Raw data:
▼

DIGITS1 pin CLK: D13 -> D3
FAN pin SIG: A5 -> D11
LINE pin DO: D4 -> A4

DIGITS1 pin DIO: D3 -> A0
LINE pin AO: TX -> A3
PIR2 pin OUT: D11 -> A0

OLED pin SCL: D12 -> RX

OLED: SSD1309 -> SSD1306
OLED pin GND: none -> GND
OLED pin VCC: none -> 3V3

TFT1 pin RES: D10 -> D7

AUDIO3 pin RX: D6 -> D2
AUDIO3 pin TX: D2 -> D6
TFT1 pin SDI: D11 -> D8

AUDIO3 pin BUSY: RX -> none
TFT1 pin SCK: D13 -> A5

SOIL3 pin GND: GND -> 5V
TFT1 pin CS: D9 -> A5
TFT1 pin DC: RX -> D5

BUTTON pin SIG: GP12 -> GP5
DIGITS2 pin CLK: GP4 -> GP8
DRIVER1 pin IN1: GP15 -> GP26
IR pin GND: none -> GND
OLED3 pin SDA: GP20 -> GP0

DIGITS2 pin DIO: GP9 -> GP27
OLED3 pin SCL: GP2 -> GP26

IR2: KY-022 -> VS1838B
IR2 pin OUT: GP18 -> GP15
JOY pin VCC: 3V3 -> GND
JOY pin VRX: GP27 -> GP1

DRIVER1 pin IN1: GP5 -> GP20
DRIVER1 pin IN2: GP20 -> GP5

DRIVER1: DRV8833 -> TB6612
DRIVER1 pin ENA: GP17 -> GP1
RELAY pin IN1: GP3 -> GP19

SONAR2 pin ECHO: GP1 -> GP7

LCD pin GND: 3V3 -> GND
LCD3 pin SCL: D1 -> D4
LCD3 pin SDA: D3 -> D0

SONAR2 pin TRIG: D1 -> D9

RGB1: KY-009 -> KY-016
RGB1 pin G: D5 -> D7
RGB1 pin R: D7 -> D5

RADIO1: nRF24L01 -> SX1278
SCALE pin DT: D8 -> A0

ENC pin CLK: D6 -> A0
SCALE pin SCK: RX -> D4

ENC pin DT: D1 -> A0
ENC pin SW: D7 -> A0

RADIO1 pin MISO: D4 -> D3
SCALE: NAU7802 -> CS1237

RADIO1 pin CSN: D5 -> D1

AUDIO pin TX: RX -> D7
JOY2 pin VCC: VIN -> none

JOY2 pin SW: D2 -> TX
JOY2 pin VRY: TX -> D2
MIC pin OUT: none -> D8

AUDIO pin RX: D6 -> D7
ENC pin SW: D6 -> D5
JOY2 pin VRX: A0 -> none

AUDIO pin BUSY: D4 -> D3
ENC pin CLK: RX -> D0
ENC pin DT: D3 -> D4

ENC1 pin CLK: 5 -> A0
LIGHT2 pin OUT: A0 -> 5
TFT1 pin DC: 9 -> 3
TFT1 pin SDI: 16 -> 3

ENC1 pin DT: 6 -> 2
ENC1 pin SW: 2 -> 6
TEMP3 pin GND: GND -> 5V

▲

Work item: Repeat, exactly and only, the lines above from the one containing "RGB1 pin R: D7 -> D5" through the end of the material.

Response area:
RGB1 pin R: D7 -> D5

RADIO1: nRF24L01 -> SX1278
SCALE pin DT: D8 -> A0

ENC pin CLK: D6 -> A0
SCALE pin SCK: RX -> D4

ENC pin DT: D1 -> A0
ENC pin SW: D7 -> A0

RADIO1 pin MISO: D4 -> D3
SCALE: NAU7802 -> CS1237

RADIO1 pin CSN: D5 -> D1

AUDIO pin TX: RX -> D7
JOY2 pin VCC: VIN -> none

JOY2 pin SW: D2 -> TX
JOY2 pin VRY: TX -> D2
MIC pin OUT: none -> D8

AUDIO pin RX: D6 -> D7
ENC pin SW: D6 -> D5
JOY2 pin VRX: A0 -> none

AUDIO pin BUSY: D4 -> D3
ENC pin CLK: RX -> D0
ENC pin DT: D3 -> D4

ENC1 pin CLK: 5 -> A0
LIGHT2 pin OUT: A0 -> 5
TFT1 pin DC: 9 -> 3
TFT1 pin SDI: 16 -> 3

ENC1 pin DT: 6 -> 2
ENC1 pin SW: 2 -> 6
TEMP3 pin GND: GND -> 5V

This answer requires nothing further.